> **ASSIGNED TASK**
Output all of the lines below exactly, and leave out each image.

(Entries taken from a collection)
=== Begin Enclosure ===

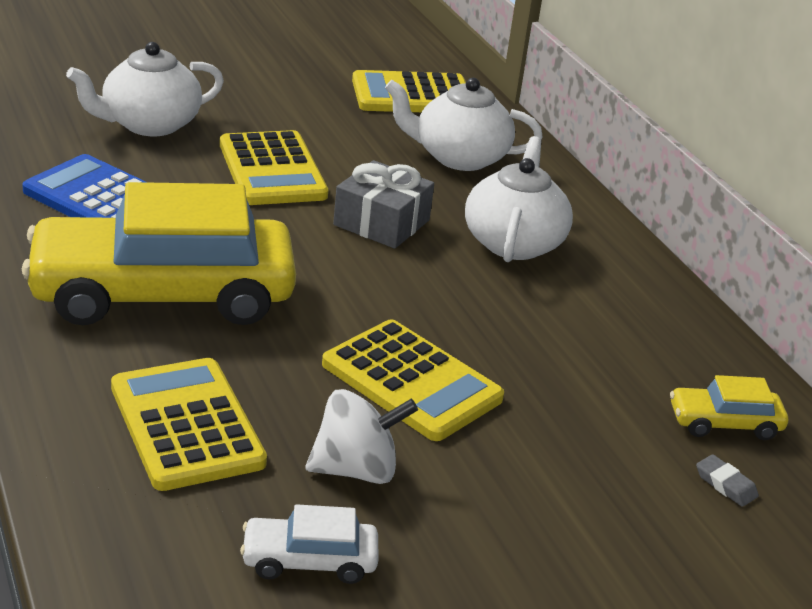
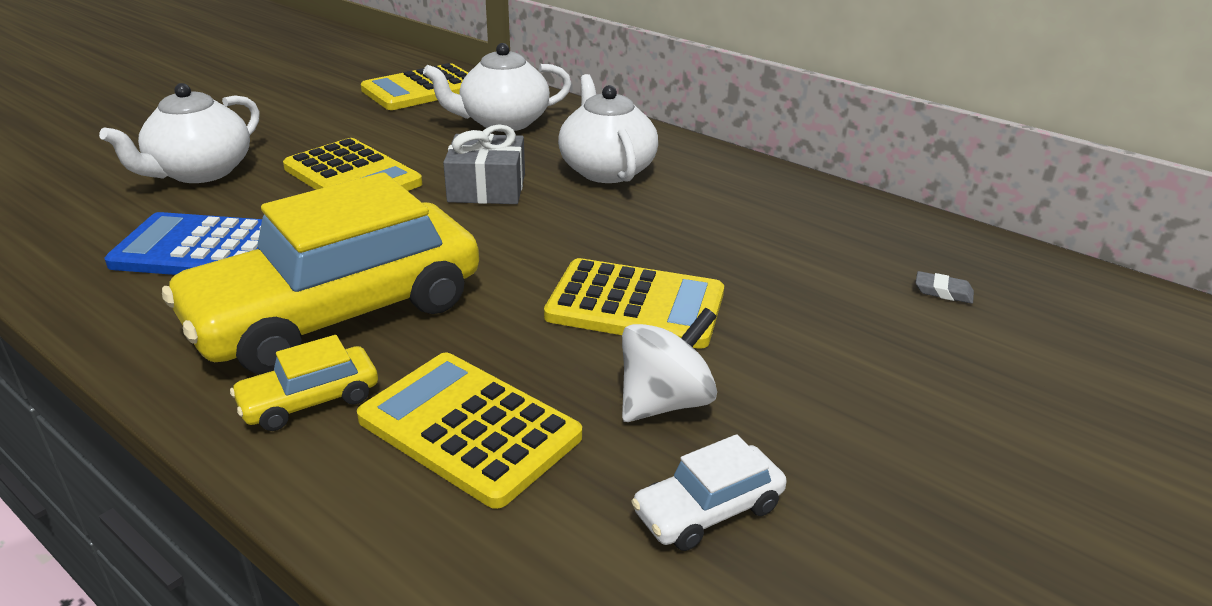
camera: 25 degrees left, 0 degrees up
(724, 423) = (891, 247): yellow car -> yellow car (310, 400)

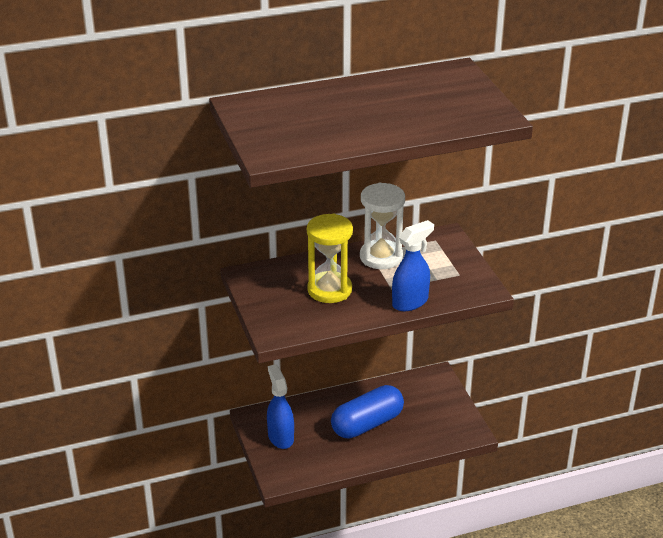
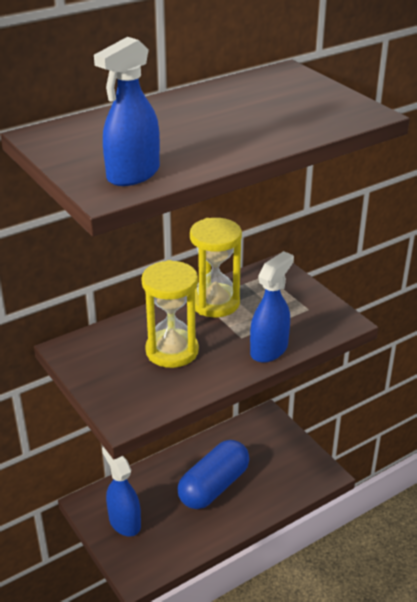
camera: 15 degrees left, 0 degrees up
(292, 145) = (133, 174): none -> blue spray bottle
(381, 257) = (215, 303): white hourglass -> yellow hourglass

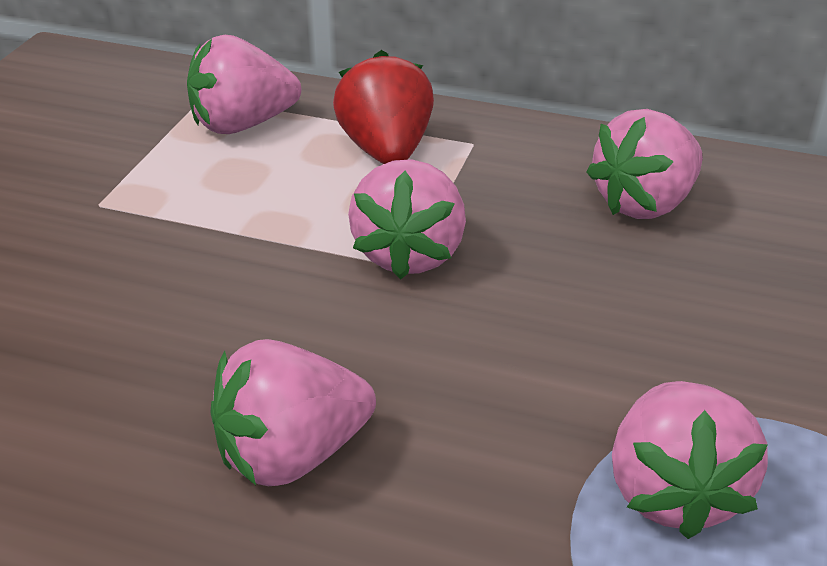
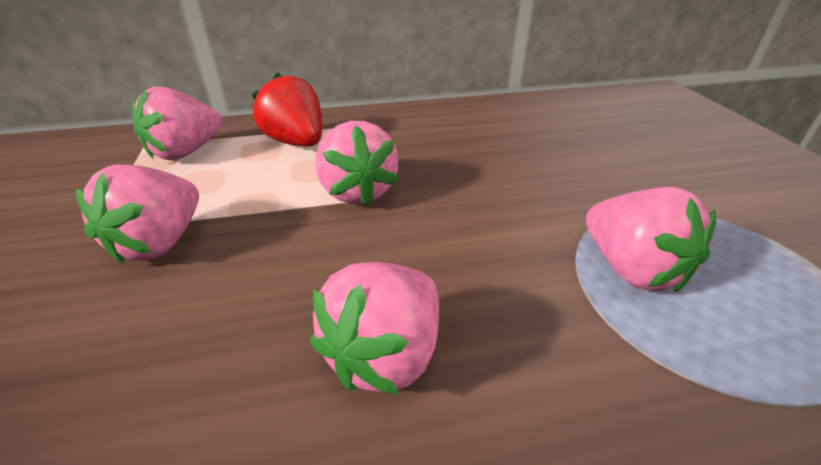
camera: 30 degrees left, 0 degrees up
(644, 203) = (462, 130): pink strawberry -> pink strawberry (160, 242)

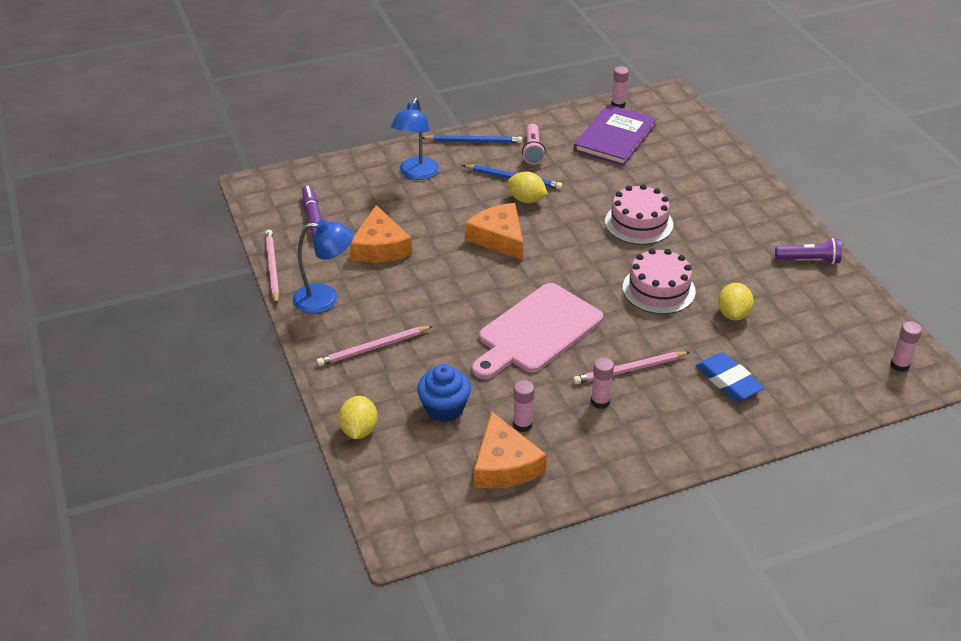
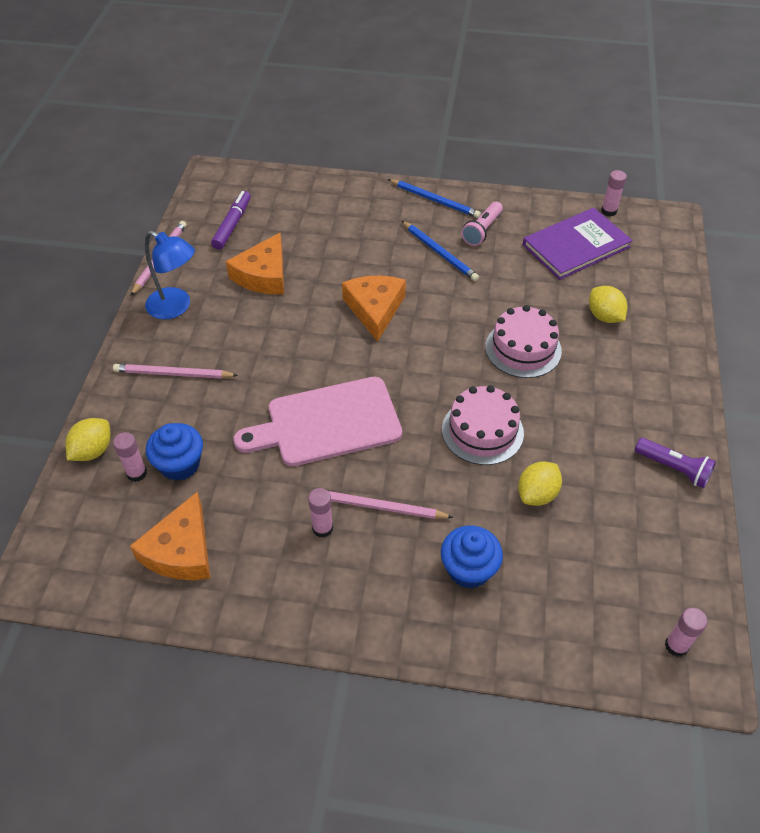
camera: 30 degrees right, 10 degrees up
(416, 174) = (356, 214): blue lamp -> none
(522, 425) = (232, 516): pink glue stick -> pink glue stick (137, 473)
(526, 200) = (434, 279): yellow lemon -> yellow lemon (604, 316)
(728, 381) = (468, 569): blue eraser -> blue cupcake

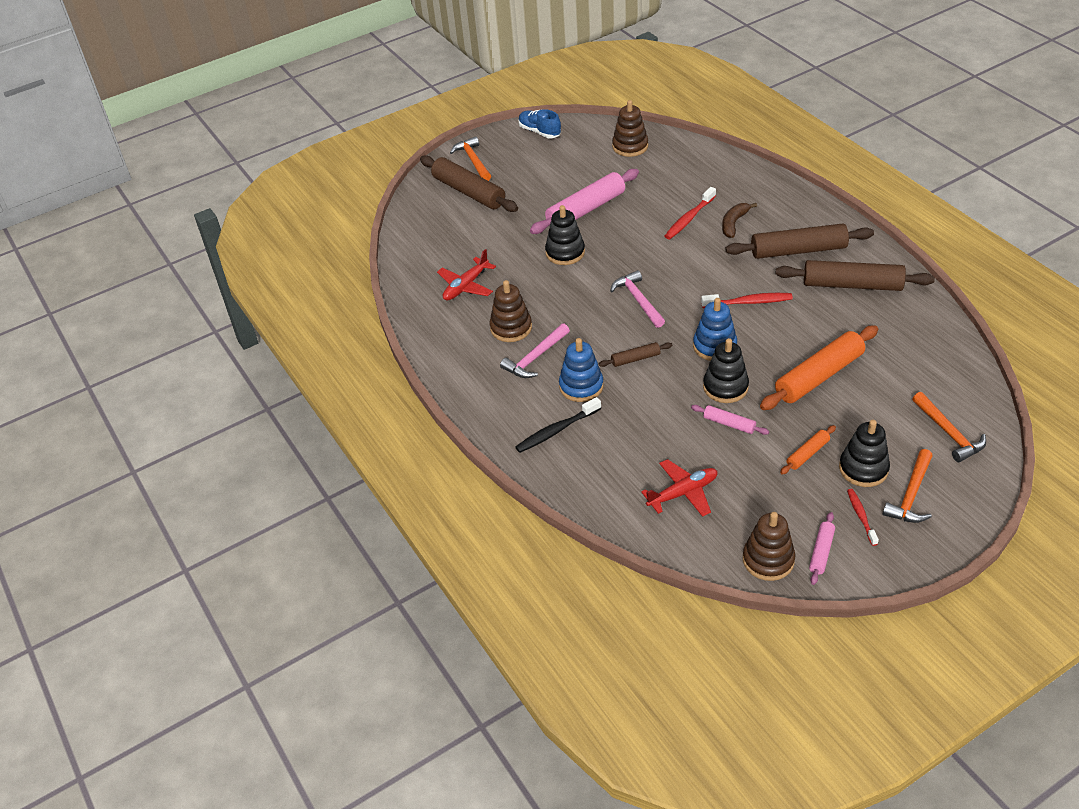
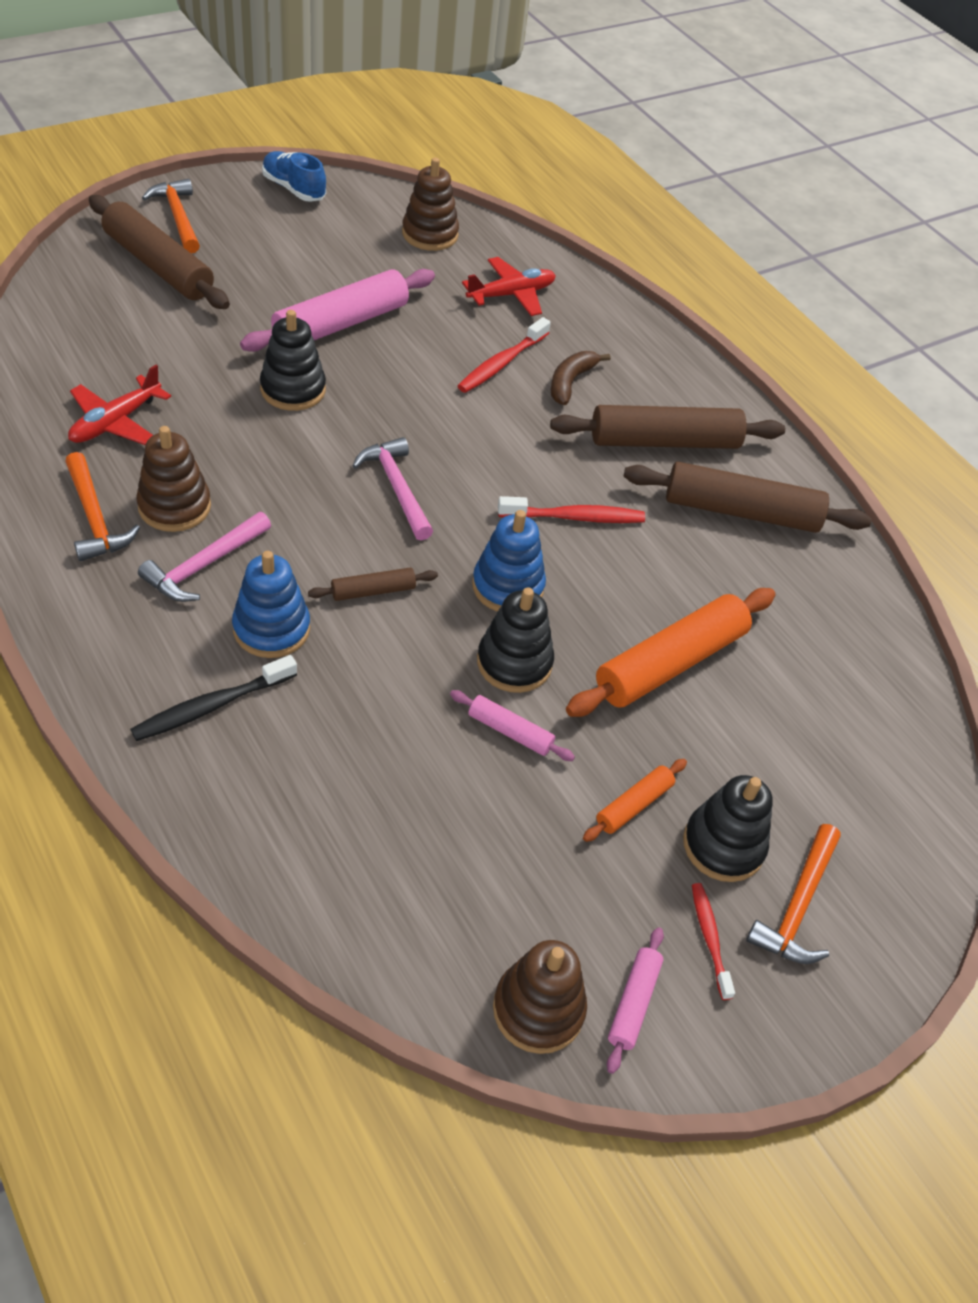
camera: 10 degrees left, 5 degrees up
(683, 493) = (410, 855): red plane -> red plane (511, 294)
(948, 433) = (869, 795): orange hammer -> orange hammer (94, 518)

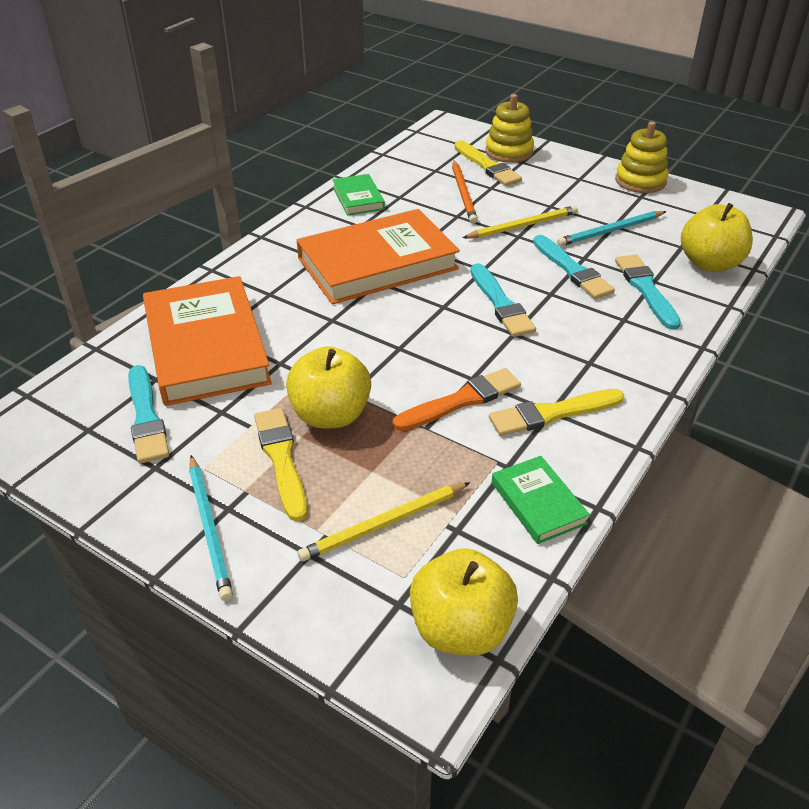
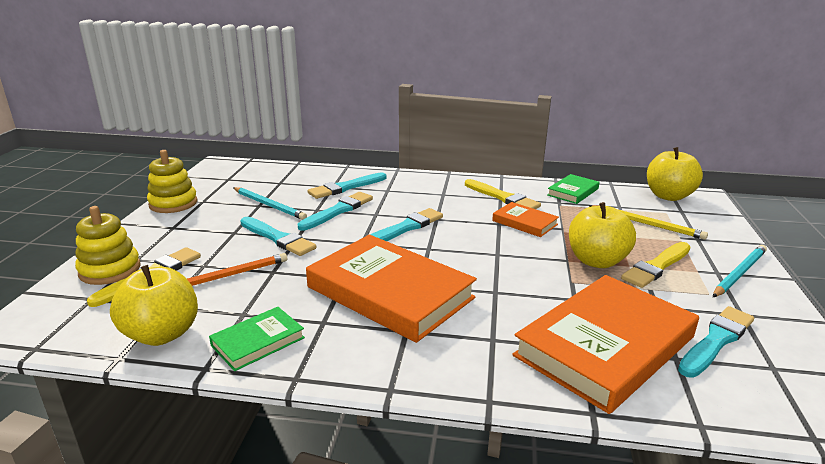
camera: 115 degrees left, 15 degrees down
(461, 400) = (524, 222): orange brush -> orange book
(523, 226) = (278, 238): yellow pencil -> turquoise brush
(710, 264) = (299, 174): yellow apple -> yellow apple (162, 334)

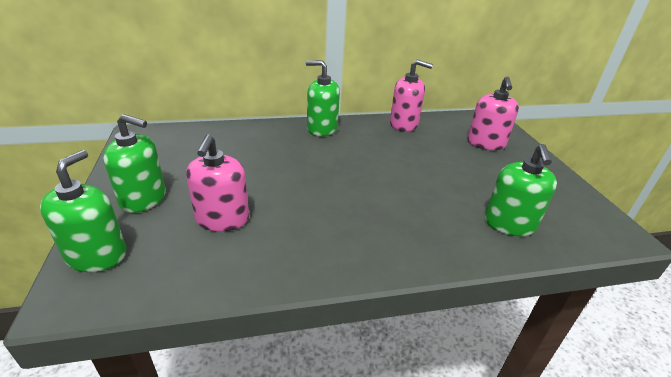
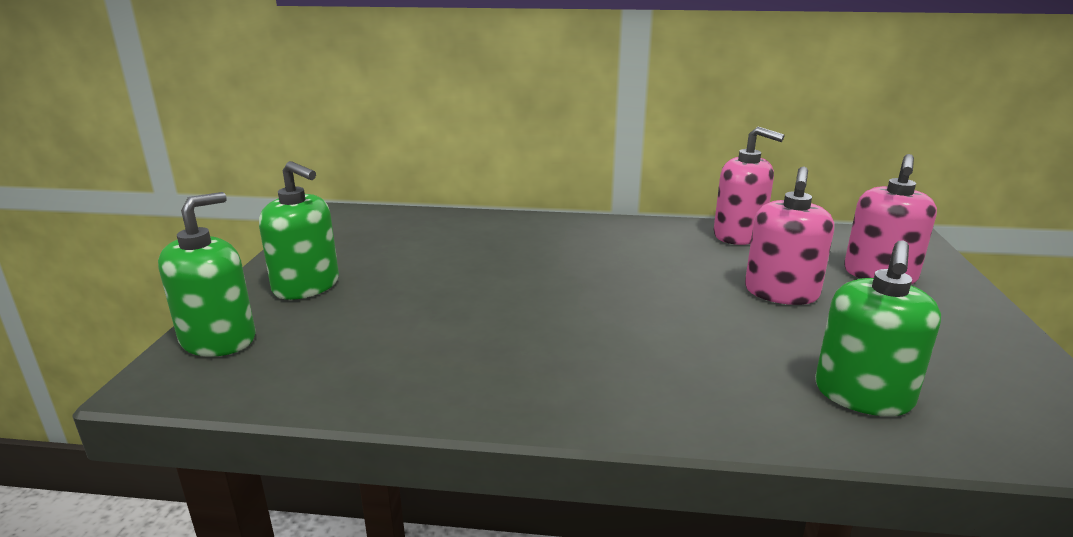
camera: 20 degrees right, 10 degrees down
(222, 219) = (393, 322): pink soap dispenser -> pink soap dispenser (781, 293)
(322, 128) = (598, 229): green soap dispenser -> none

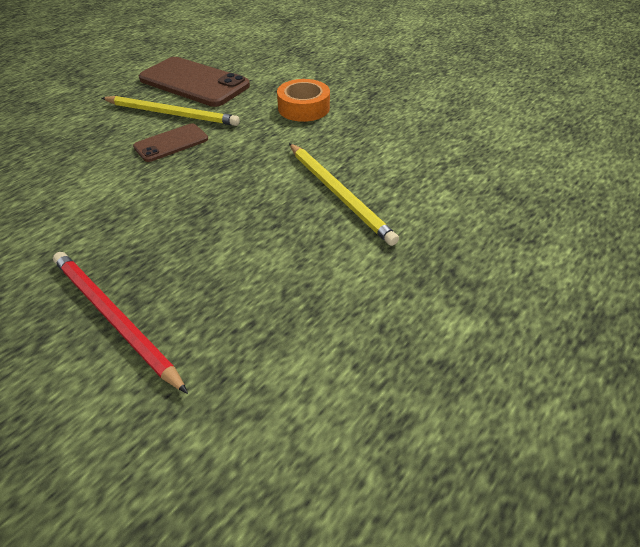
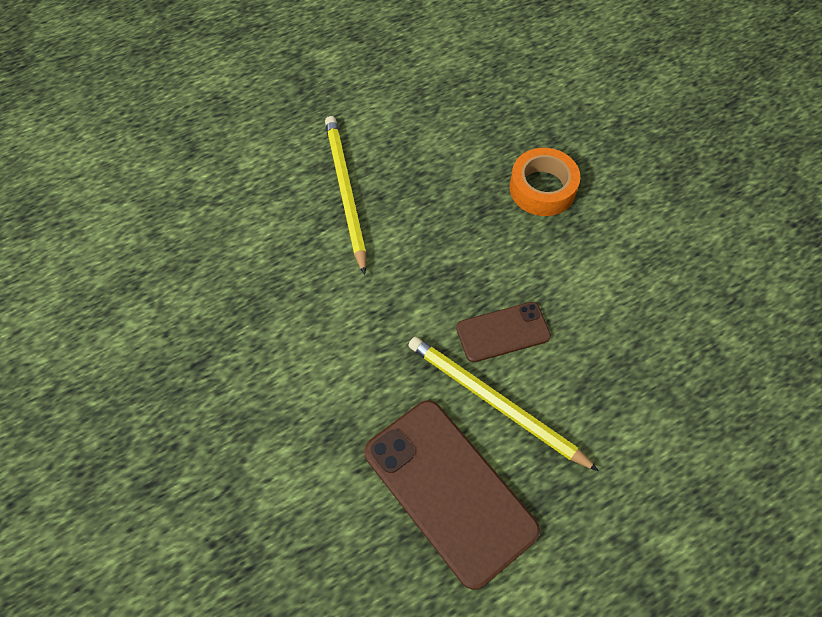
camera: 160 degrees left, 15 degrees up
(114, 318) = (566, 124): red pencil -> none
(303, 108) = (311, 358): orange tape -> orange tape (542, 188)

=== End Enclosure ===

> **TASK OUTPUT**
camera: 25 degrees left, 0 degrees up
(724, 423) = (891, 247): yellow car -> yellow car (310, 400)

camera: 15 degrees left, 0 degrees up
(292, 145) = (133, 174): none -> blue spray bottle
(381, 257) = (215, 303): white hourglass -> yellow hourglass

camera: 30 degrees left, 0 degrees up
(644, 203) = (462, 130): pink strawberry -> pink strawberry (160, 242)

camera: 30 degrees right, 10 degrees up
(416, 174) = (356, 214): blue lamp -> none
(522, 425) = (232, 516): pink glue stick -> pink glue stick (137, 473)
(526, 200) = (434, 279): yellow lemon -> yellow lemon (604, 316)
(728, 381) = (468, 569): blue eraser -> blue cupcake

camera: 10 degrees left, 5 degrees up
(683, 493) = (410, 855): red plane -> red plane (511, 294)
(948, 433) = (869, 795): orange hammer -> orange hammer (94, 518)

camera: 115 degrees left, 15 degrees down
(461, 400) = (524, 222): orange brush -> orange book
(523, 226) = (278, 238): yellow pencil -> turquoise brush
(710, 264) = (299, 174): yellow apple -> yellow apple (162, 334)

camera: 20 degrees right, 10 degrees down
(222, 219) = (393, 322): pink soap dispenser -> pink soap dispenser (781, 293)
(322, 128) = (598, 229): green soap dispenser -> none

camera: 160 degrees left, 15 degrees up
(114, 318) = (566, 124): red pencil -> none
(303, 108) = (311, 358): orange tape -> orange tape (542, 188)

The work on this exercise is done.